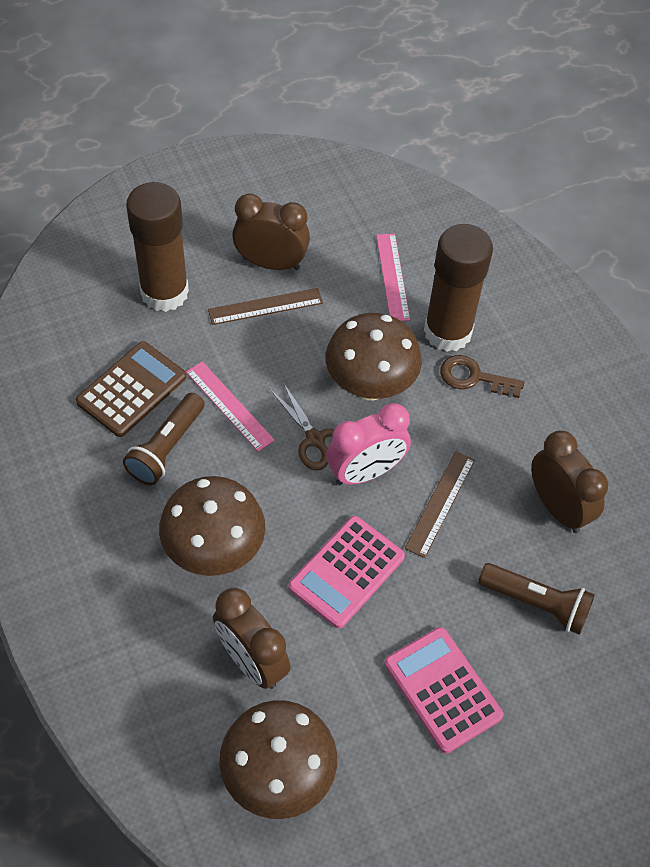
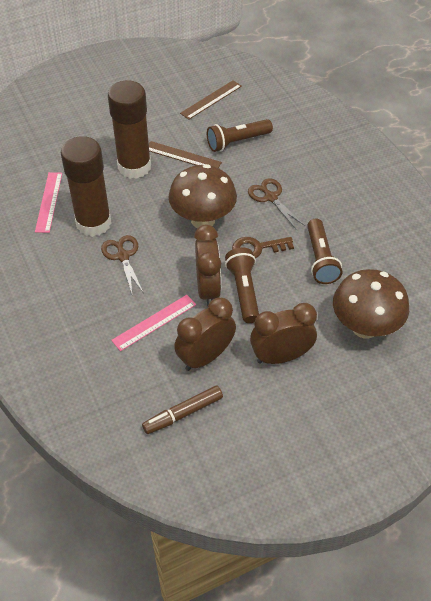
brown calculator: 1 -> 0
brown flashlight: 2 -> 3
brown marker: 0 -> 1
brown mushroom: 3 -> 2
brown scissors: 1 -> 2
pink calculator: 2 -> 0
pink clock: 1 -> 0

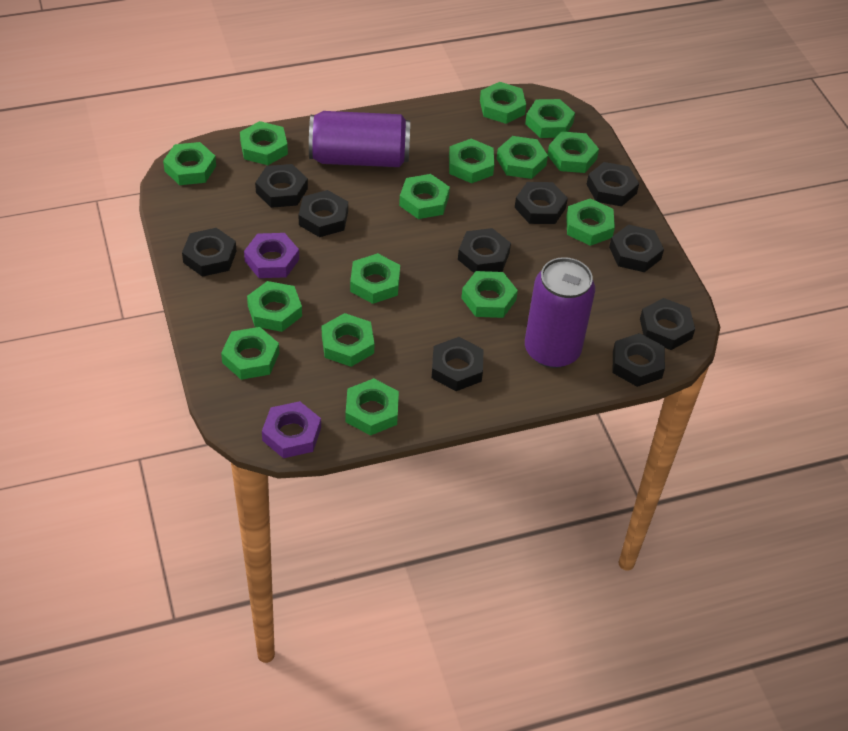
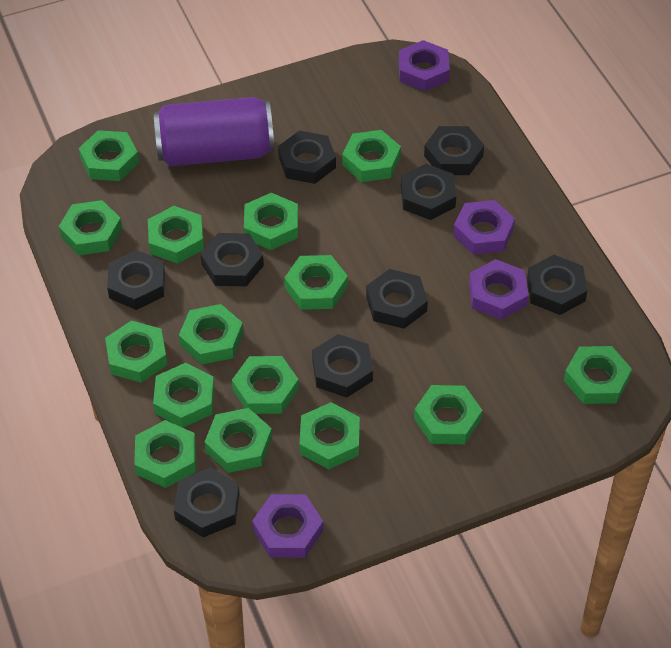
black nut: 10 -> 9
purple can: 2 -> 1
purple nut: 2 -> 4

§

PROBLEM TO SOLVE:
Your answer must be the records above, copied exactly, with no pictures.

TASK ANSWER:
brown calculator: 1 -> 0
brown flashlight: 2 -> 3
brown marker: 0 -> 1
brown mushroom: 3 -> 2
brown scissors: 1 -> 2
pink calculator: 2 -> 0
pink clock: 1 -> 0

black nut: 10 -> 9
purple can: 2 -> 1
purple nut: 2 -> 4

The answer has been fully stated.